#### [Task to complete]
All of the records below must be output exactly, with no pictures carried over.

#### [Study material]

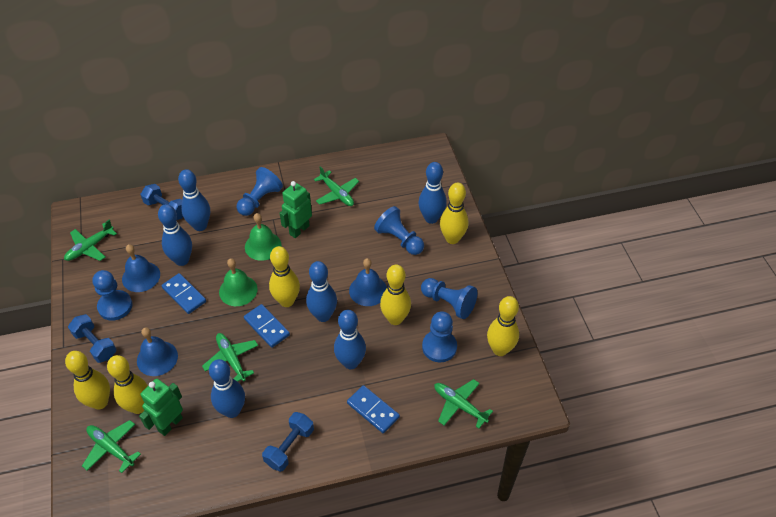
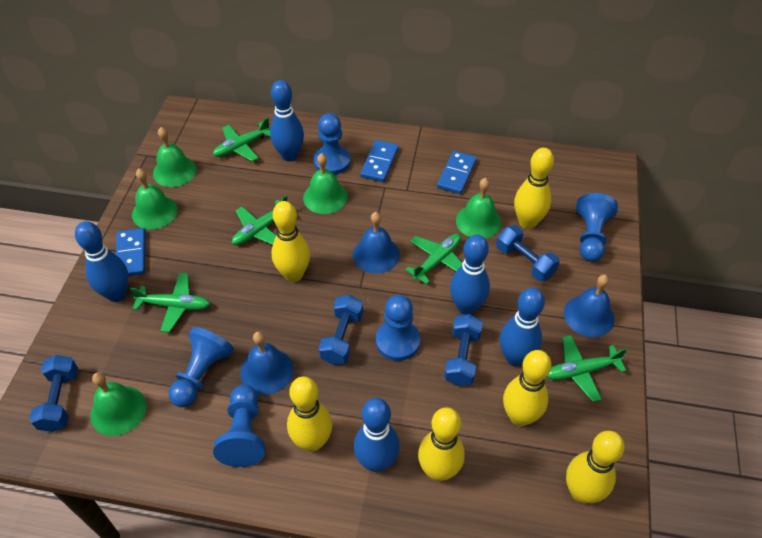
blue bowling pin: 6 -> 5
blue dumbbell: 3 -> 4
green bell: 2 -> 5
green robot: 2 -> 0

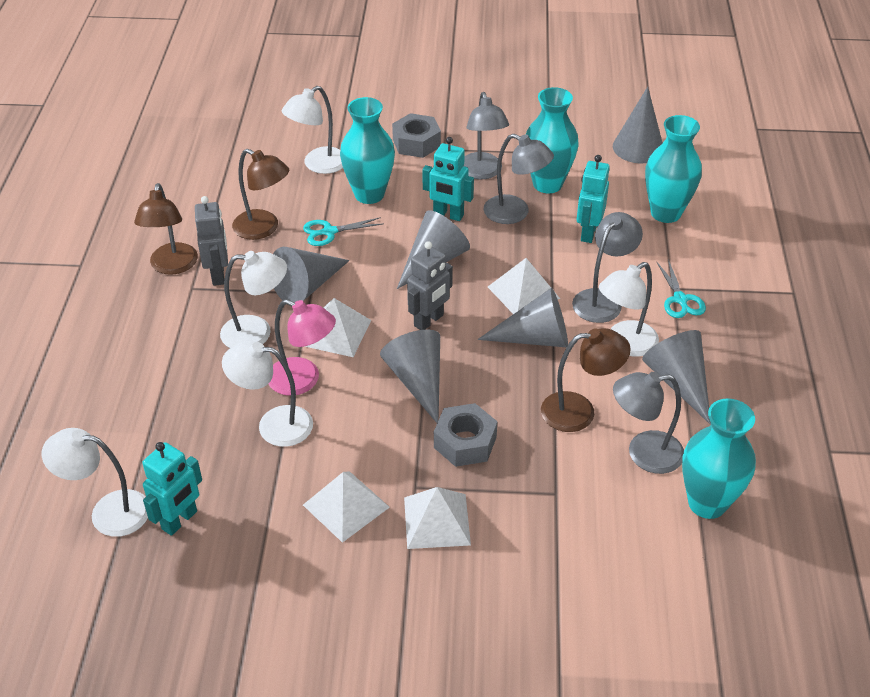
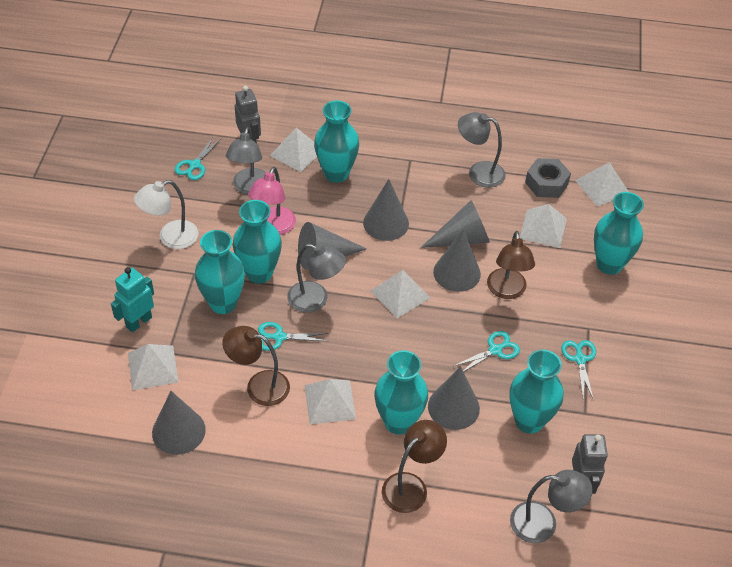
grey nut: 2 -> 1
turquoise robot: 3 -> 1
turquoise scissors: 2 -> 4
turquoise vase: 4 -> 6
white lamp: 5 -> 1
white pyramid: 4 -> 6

#### [Answer section]
blue bowling pin: 6 -> 5
blue dumbbell: 3 -> 4
green bell: 2 -> 5
green robot: 2 -> 0

grey nut: 2 -> 1
turquoise robot: 3 -> 1
turquoise scissors: 2 -> 4
turquoise vase: 4 -> 6
white lamp: 5 -> 1
white pyramid: 4 -> 6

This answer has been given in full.